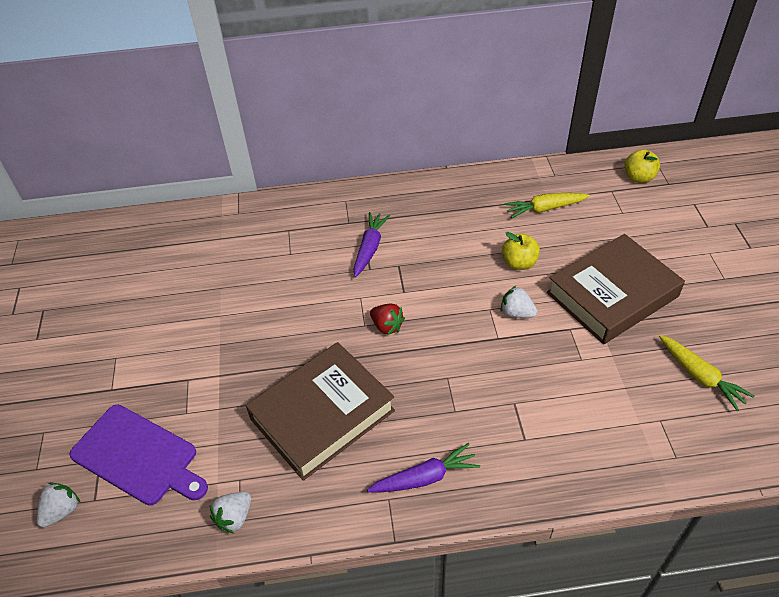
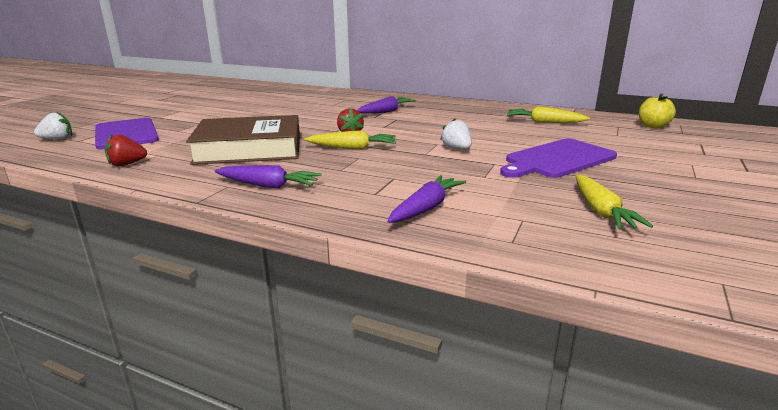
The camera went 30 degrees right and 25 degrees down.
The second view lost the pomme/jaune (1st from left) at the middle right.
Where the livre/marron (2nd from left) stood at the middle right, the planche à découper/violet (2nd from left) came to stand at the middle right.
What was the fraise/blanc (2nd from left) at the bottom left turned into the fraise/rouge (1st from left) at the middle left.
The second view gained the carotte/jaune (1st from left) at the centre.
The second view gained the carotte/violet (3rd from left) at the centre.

▬▬▬▬▬▬▬▬▬▬

Output the whole listing again, exactly, without its pictures.

The camera went 30 degrees right and 25 degrees down.
The second view lost the pomme/jaune (1st from left) at the middle right.
Where the livre/marron (2nd from left) stood at the middle right, the planche à découper/violet (2nd from left) came to stand at the middle right.
What was the fraise/blanc (2nd from left) at the bottom left turned into the fraise/rouge (1st from left) at the middle left.
The second view gained the carotte/jaune (1st from left) at the centre.
The second view gained the carotte/violet (3rd from left) at the centre.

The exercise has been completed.